Work to be completed:
Everything from the line containing "<415,198> to <352,145>" through the final line of the listing below should be given again, word for word, and nothing else.

Provided data:
--- --- ---
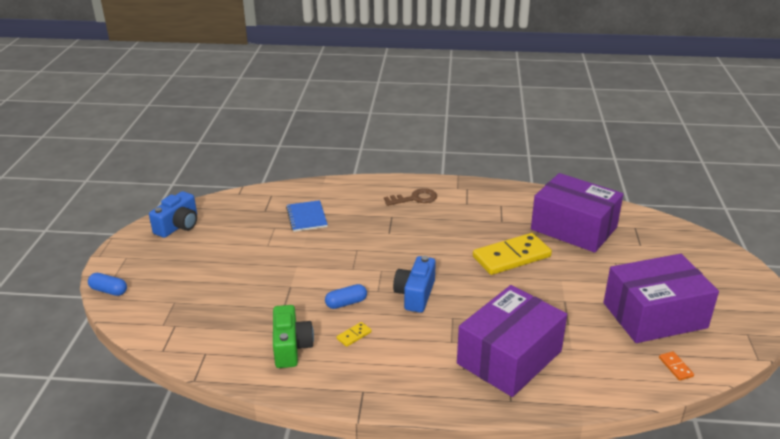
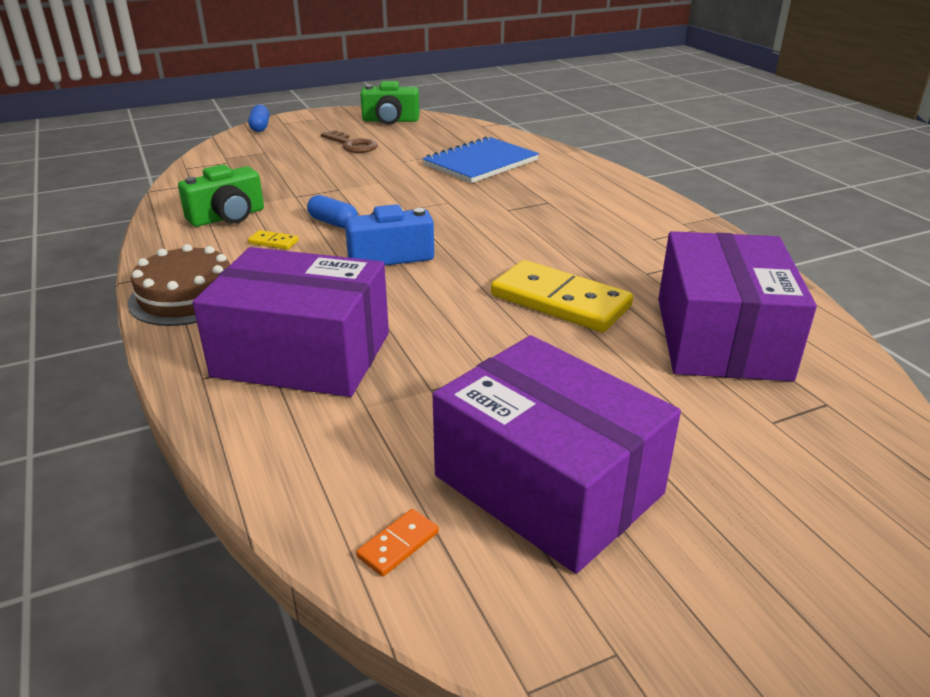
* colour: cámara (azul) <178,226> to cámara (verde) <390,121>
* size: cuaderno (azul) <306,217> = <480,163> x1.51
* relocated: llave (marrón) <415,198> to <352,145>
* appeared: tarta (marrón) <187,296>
--- --- ---
Reply to the exercise:
* relocated: llave (marrón) <415,198> to <352,145>
* appeared: tarta (marrón) <187,296>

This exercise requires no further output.